*** GIVEN RECORDS Section Begins ***

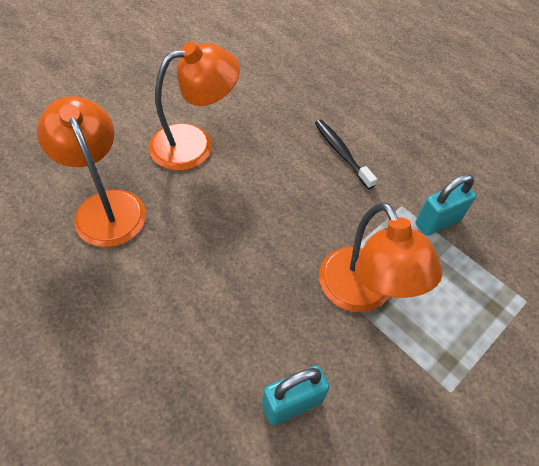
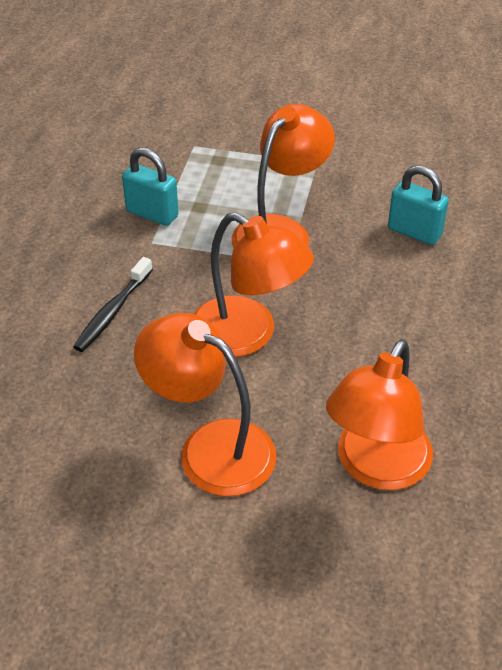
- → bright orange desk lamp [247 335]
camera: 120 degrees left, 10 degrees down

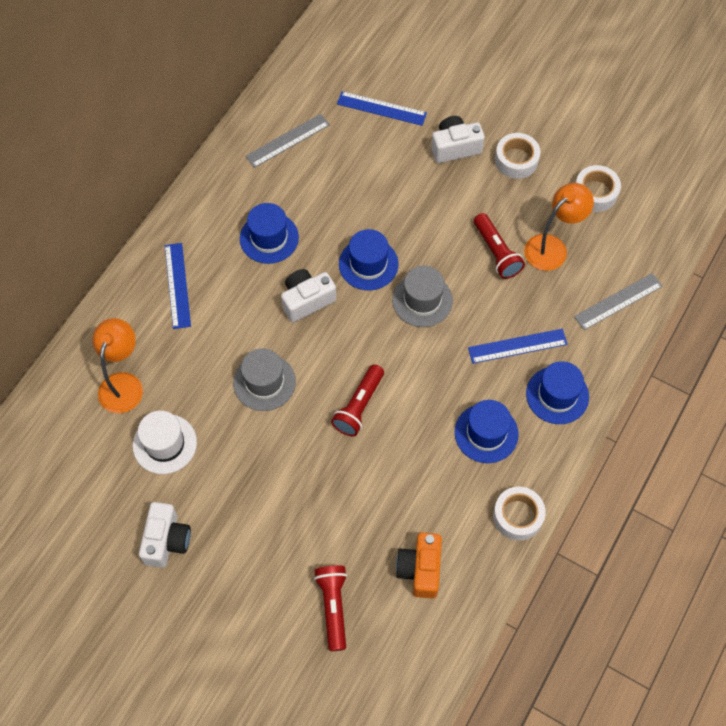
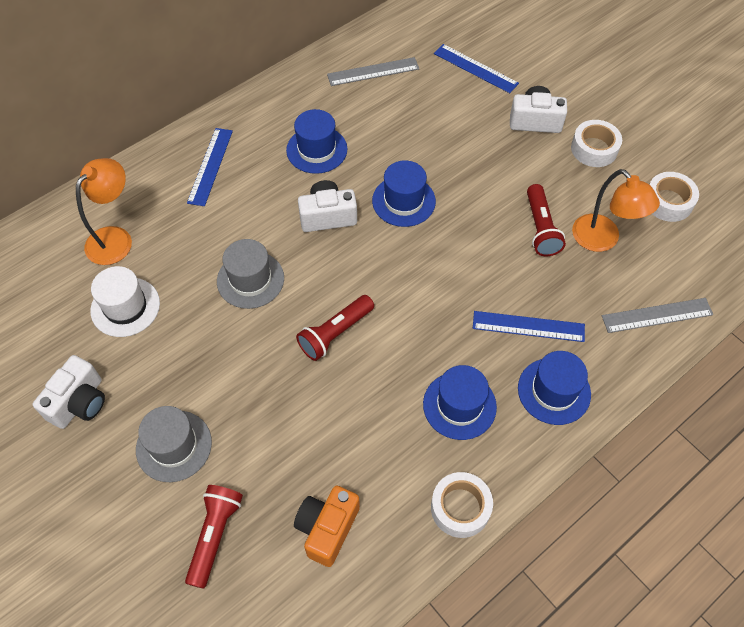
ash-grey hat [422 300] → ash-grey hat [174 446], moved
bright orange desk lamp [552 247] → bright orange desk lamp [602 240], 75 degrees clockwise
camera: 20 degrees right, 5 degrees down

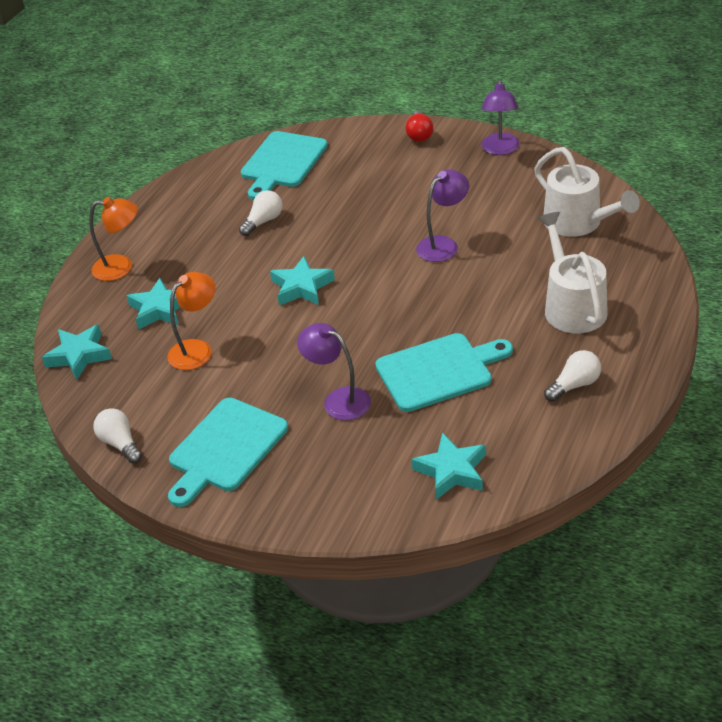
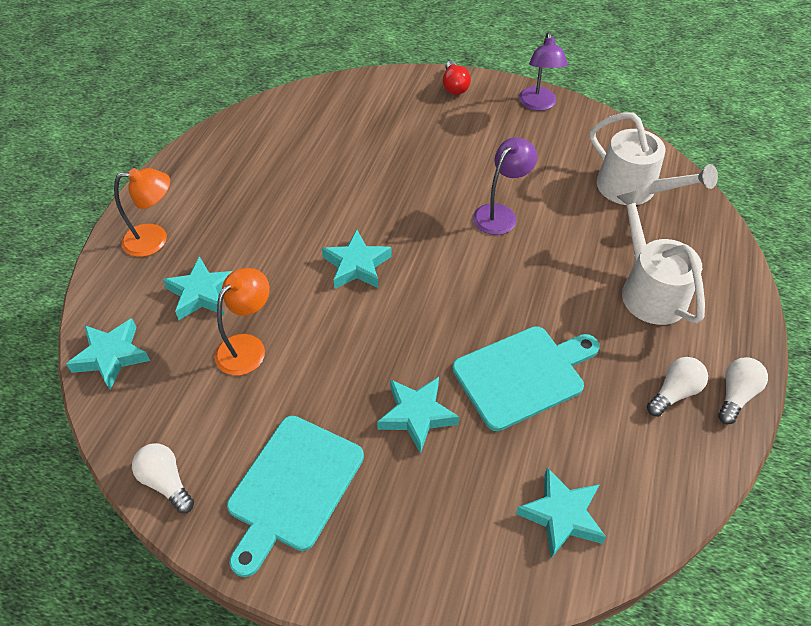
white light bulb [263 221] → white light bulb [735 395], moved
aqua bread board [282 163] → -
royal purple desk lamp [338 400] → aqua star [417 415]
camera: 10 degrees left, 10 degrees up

*** GIVEN RECORDS Section Ends ***
*** GIVEN RECORDS Section Begins ***

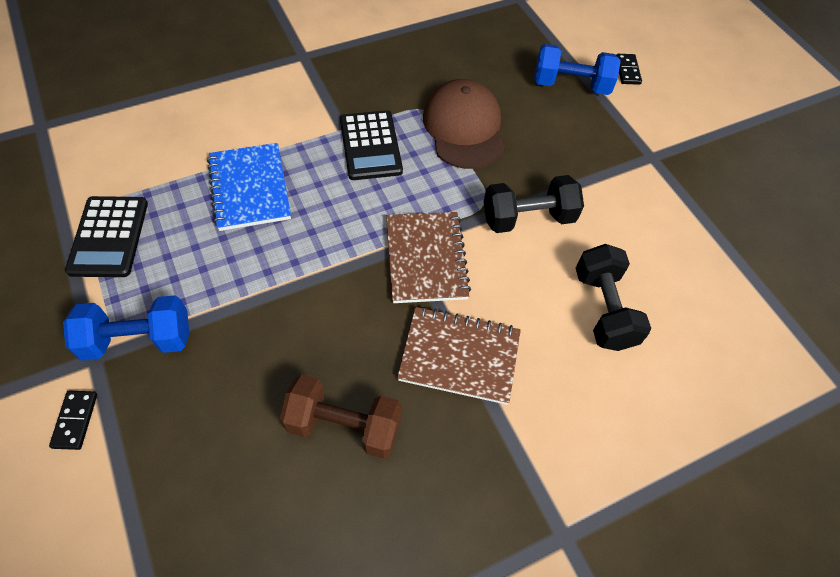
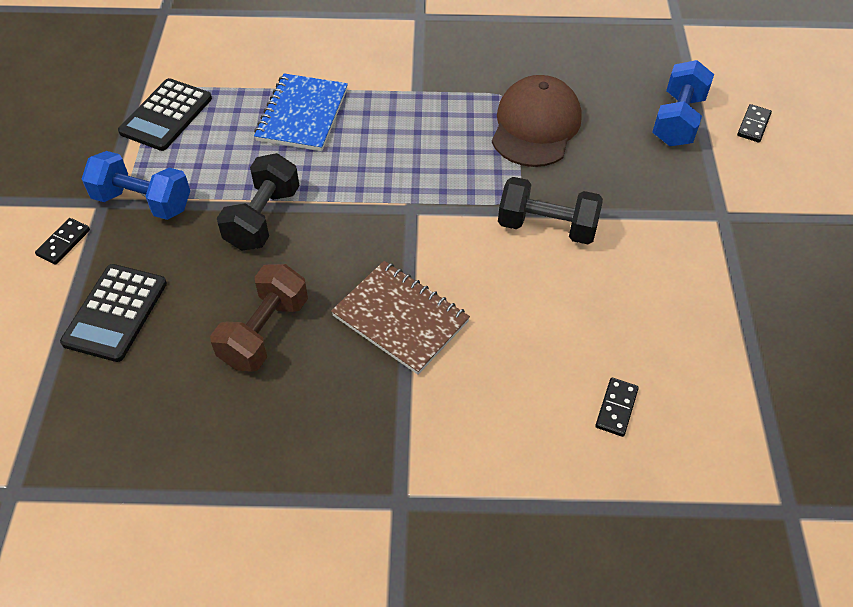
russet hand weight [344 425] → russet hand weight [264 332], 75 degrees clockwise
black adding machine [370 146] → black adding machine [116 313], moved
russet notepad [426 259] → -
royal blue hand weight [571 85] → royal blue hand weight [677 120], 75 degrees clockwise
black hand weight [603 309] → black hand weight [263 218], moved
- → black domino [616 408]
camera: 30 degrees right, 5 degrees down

*** GIVEN RECORDS Section Ends ***

■ WORK ORDER: In the listing above, find the line with "russet hand weight [344" and the line with "camera: 30 degrees right, 5 degrees down", then reproduce both and every line between them exactly.

■ YOUR SOLUTION:
russet hand weight [344 425] → russet hand weight [264 332], 75 degrees clockwise
black adding machine [370 146] → black adding machine [116 313], moved
russet notepad [426 259] → -
royal blue hand weight [571 85] → royal blue hand weight [677 120], 75 degrees clockwise
black hand weight [603 309] → black hand weight [263 218], moved
- → black domino [616 408]
camera: 30 degrees right, 5 degrees down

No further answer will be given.